Recorded information:
# # # # # # #

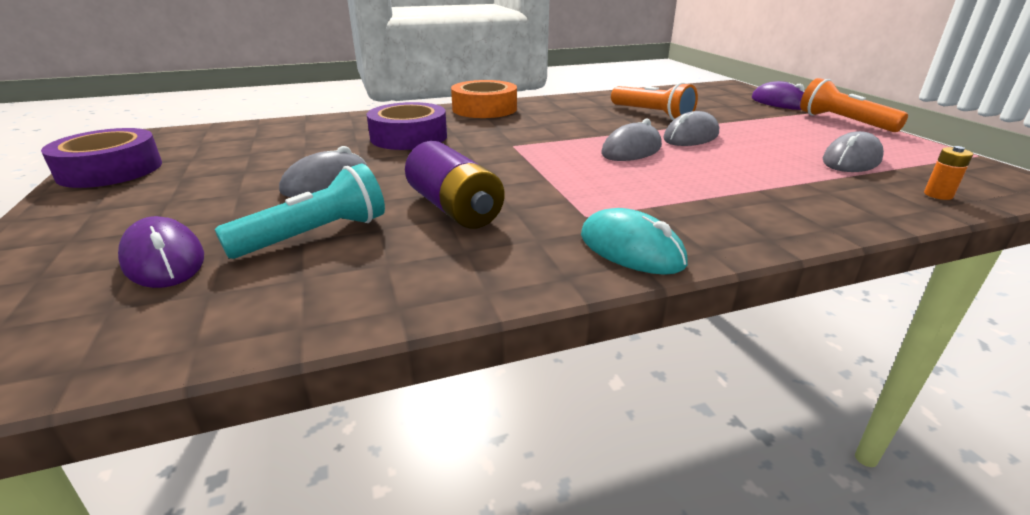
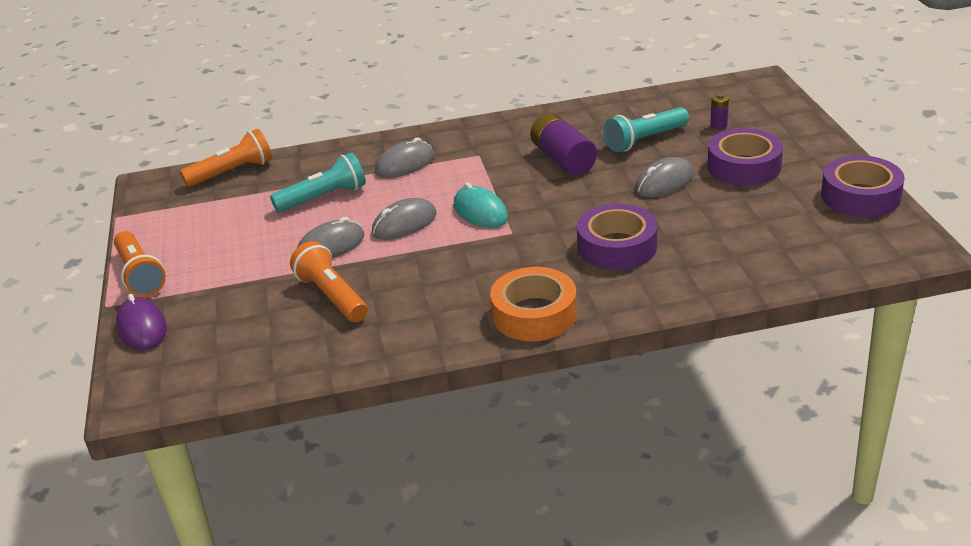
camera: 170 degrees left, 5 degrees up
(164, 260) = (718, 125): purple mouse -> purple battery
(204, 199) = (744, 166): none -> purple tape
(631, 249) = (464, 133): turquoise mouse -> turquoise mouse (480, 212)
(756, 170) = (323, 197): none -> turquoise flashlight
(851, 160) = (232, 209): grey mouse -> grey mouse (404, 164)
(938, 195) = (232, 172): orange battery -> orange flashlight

# # # # # # #

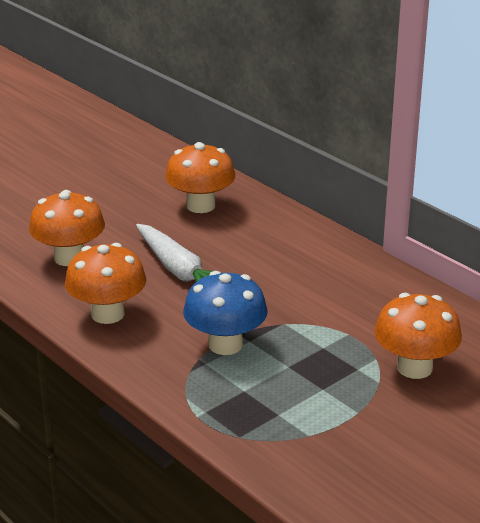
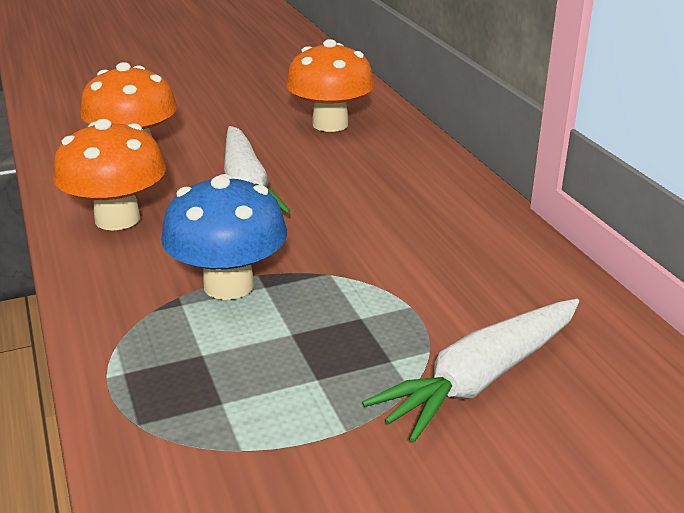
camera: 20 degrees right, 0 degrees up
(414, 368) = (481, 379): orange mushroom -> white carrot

# # # # # # #

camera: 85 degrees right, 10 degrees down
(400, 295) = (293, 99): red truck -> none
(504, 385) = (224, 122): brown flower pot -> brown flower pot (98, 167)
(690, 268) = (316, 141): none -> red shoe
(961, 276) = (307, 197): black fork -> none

# # # # # # #

Problem:
All that belongs in your answer is the stretch of entries above from the line with "(756, 170) = (323, 197): none" through the line with "(938, 195) = (232, 172): orange", printed exactly.

Solution for this task:
(756, 170) = (323, 197): none -> turquoise flashlight
(851, 160) = (232, 209): grey mouse -> grey mouse (404, 164)
(938, 195) = (232, 172): orange battery -> orange flashlight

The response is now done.